◆ WHAT YOU NEED TO DO: Reproduce exactly, and solely, the lines running from the top of the data below through the line with "Trava: [245,171,287,213] ->", both inclusive. Omit pictures.
== INFORMATION GIVEN ==
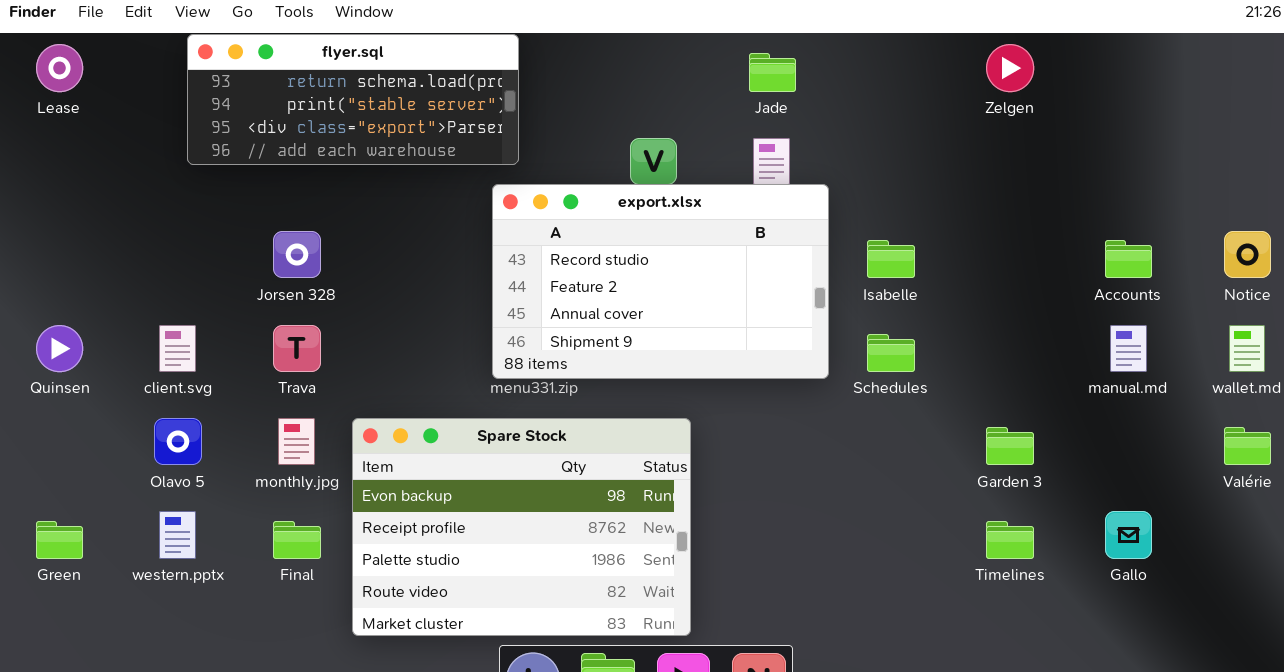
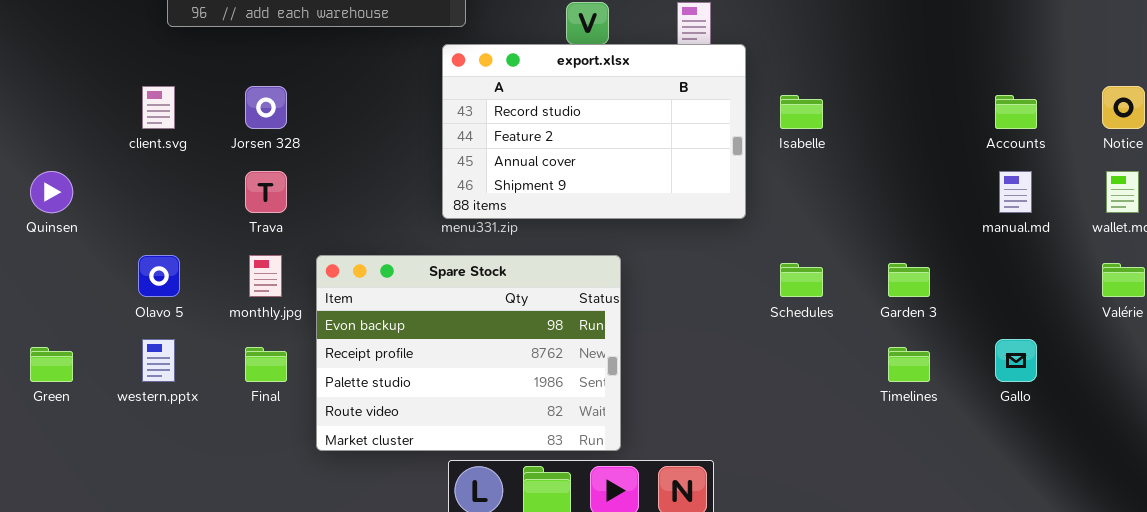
client.svg: [159,325,196,372] -> [142,86,175,129], moved
Schedules: [867,334,915,372] -> [780,263,823,297], moved

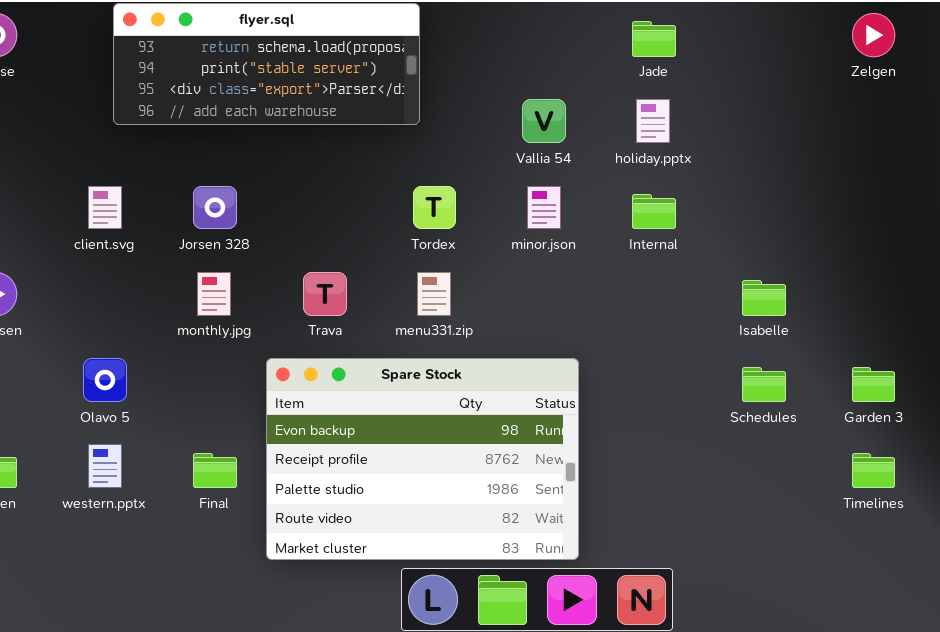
export.xlsx: [442,44,746,219] -> none, closed
Isabelle: [780,95,823,129] -> [742,280,786,316], moved
Trava: [245,171,287,213] -> [303,272,347,316], moved
monthly.jpg: [249,255,282,297] -> [197,272,231,316], moved

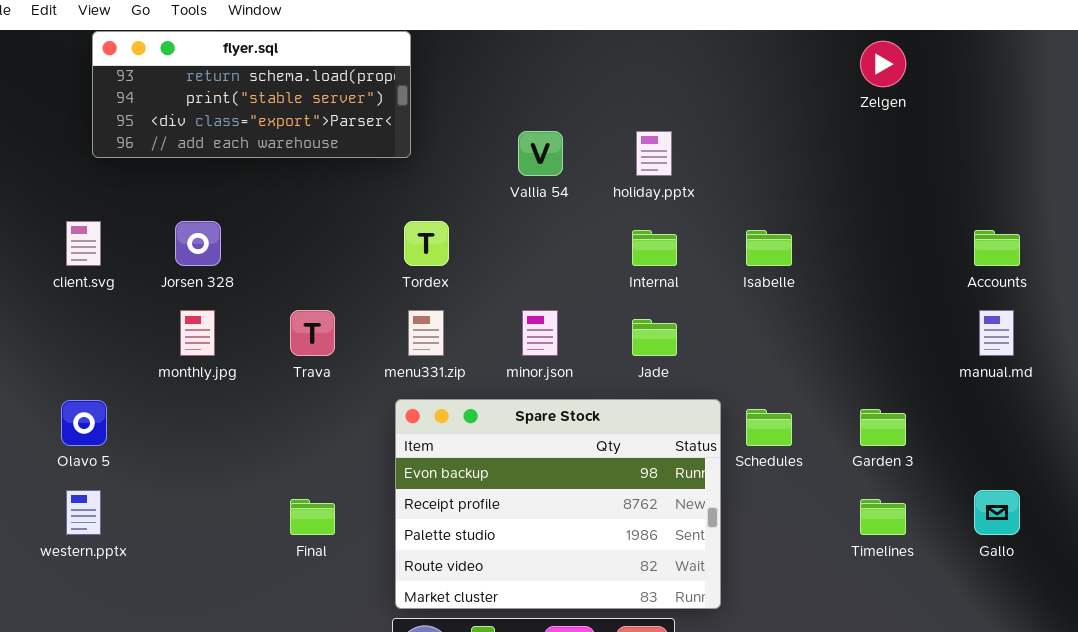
Jade: [632,21,676,57] -> [632,319,677,356], moved
minor.json: [527,186,561,229] -> [522,310,558,356], moved
Isabelle: [742,280,786,316] -> [746,230,792,266], moved
Spare Stock: [266,358,579,560] -> [395,399,721,609], moved
Final: [193,453,237,488] -> [290,499,335,535], moved

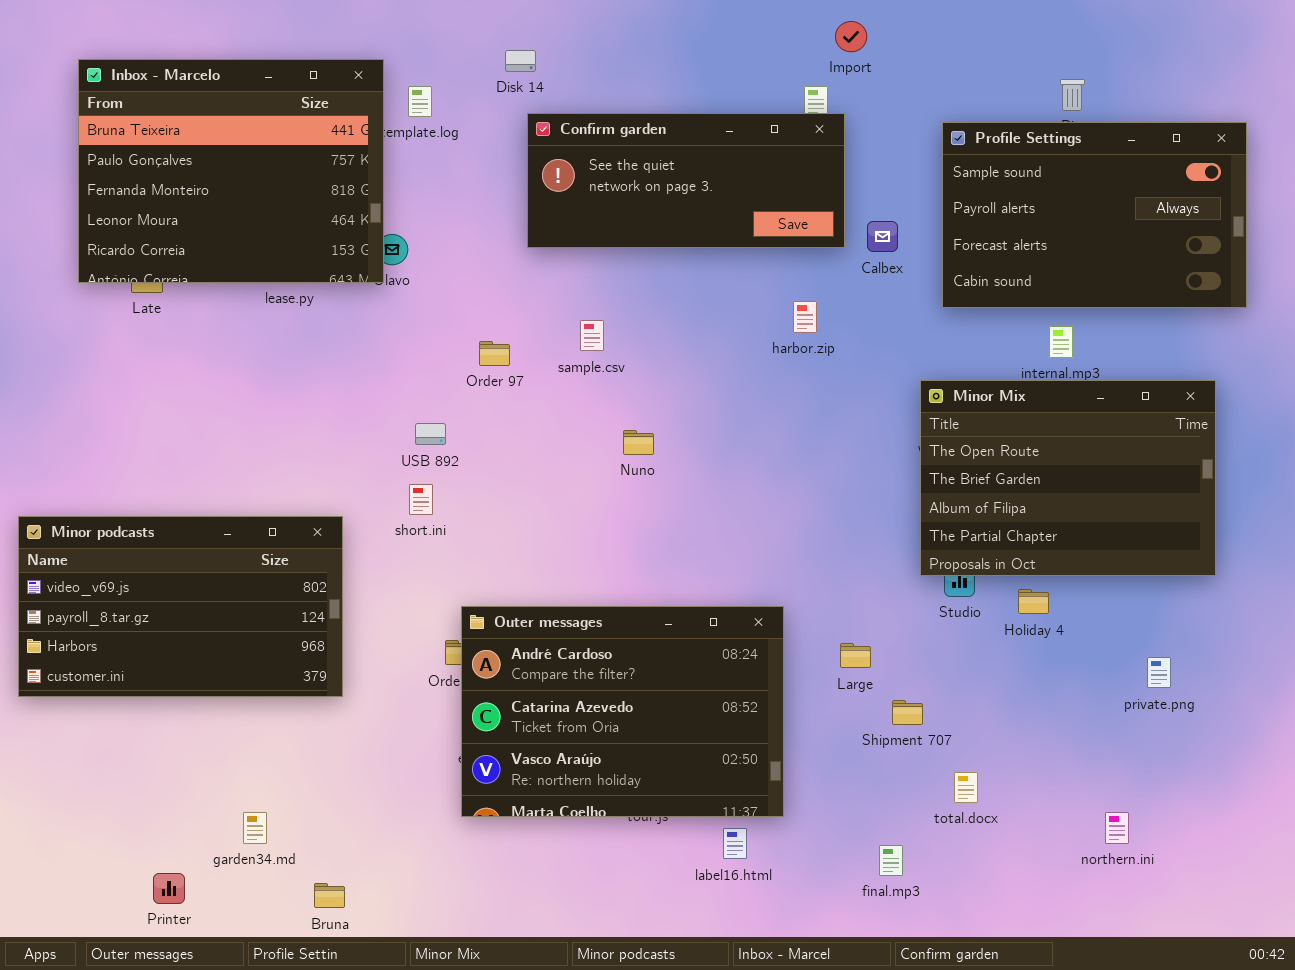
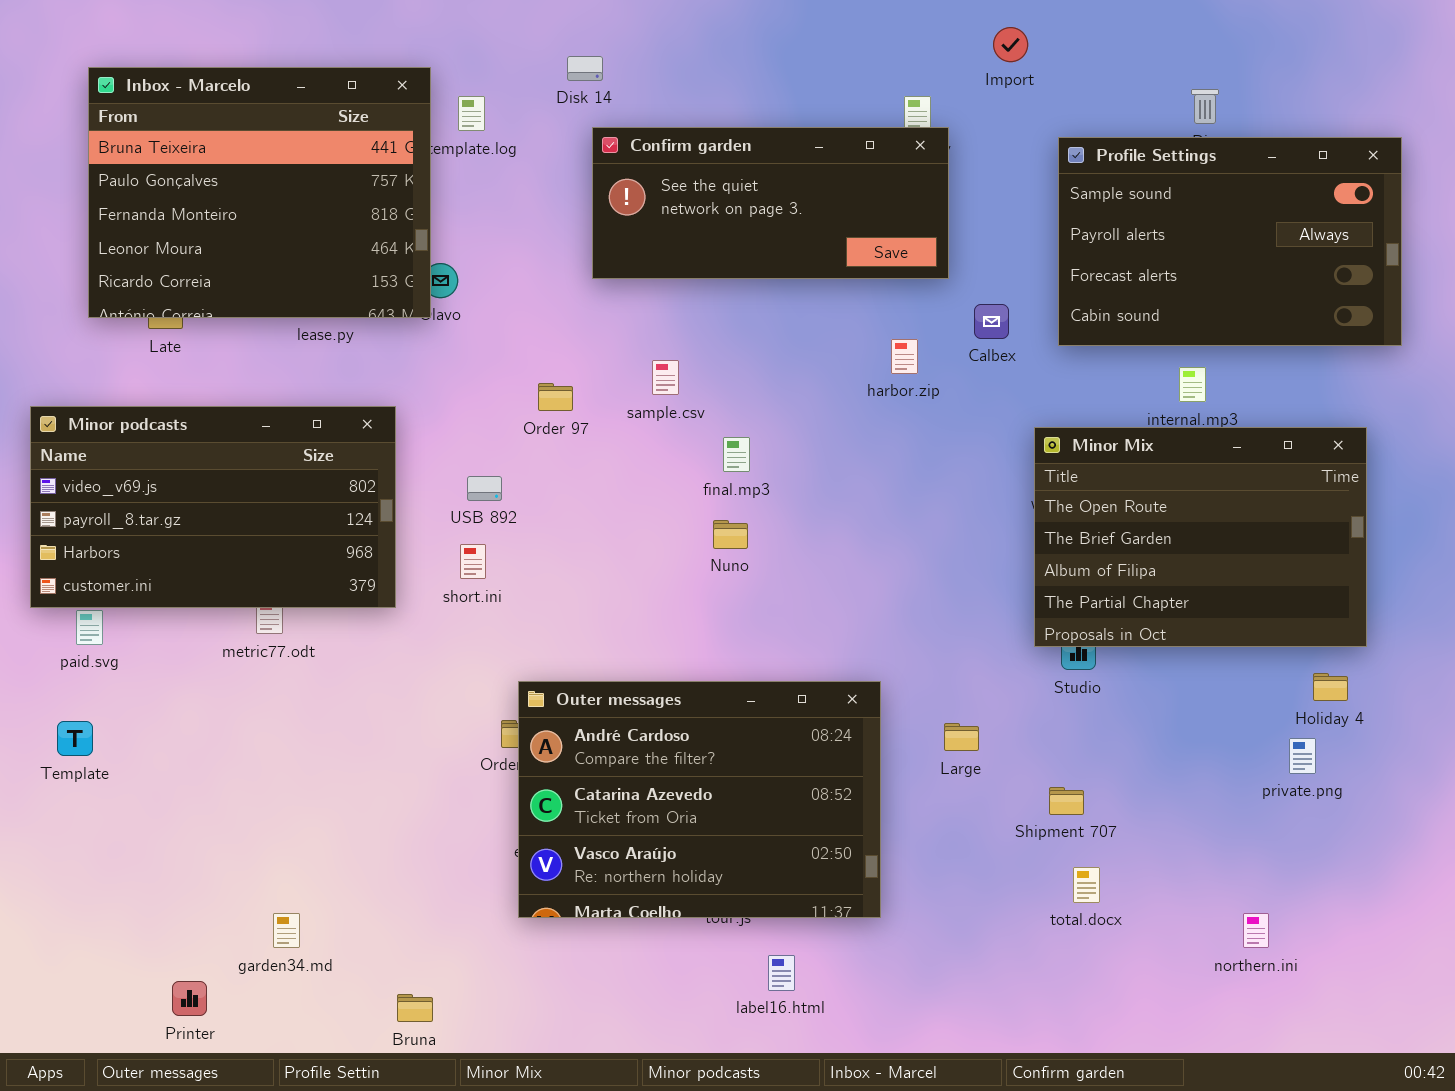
Import: [835,21,867,52] -> [993,27,1028,62], moved
Calbex: [867,221,898,252] -> [974,304,1009,339], moved
Nuno: [623,430,654,455] -> [713,520,748,549], moved
Minor podcasts: [18,516,343,697] -> [30,406,396,608], moved
Holiday 4: [1018,589,1049,614] -> [1313,673,1348,701], moved
Shipment 707: [892,700,923,725] -> [1049,787,1084,815], moved
label16.html: [723,828,747,859] -> [768,955,795,991], moved
final.mp3: [879,845,903,876] -> [723,437,750,472], moved
Bruna: [314,883,345,908] -> [397,994,433,1022], moved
===
◆ RESPONSE:
client.svg: [159,325,196,372] -> [142,86,175,129], moved
Schedules: [867,334,915,372] -> [780,263,823,297], moved

export.xlsx: [442,44,746,219] -> none, closed
Isabelle: [780,95,823,129] -> [742,280,786,316], moved
Trava: [245,171,287,213] -> [303,272,347,316], moved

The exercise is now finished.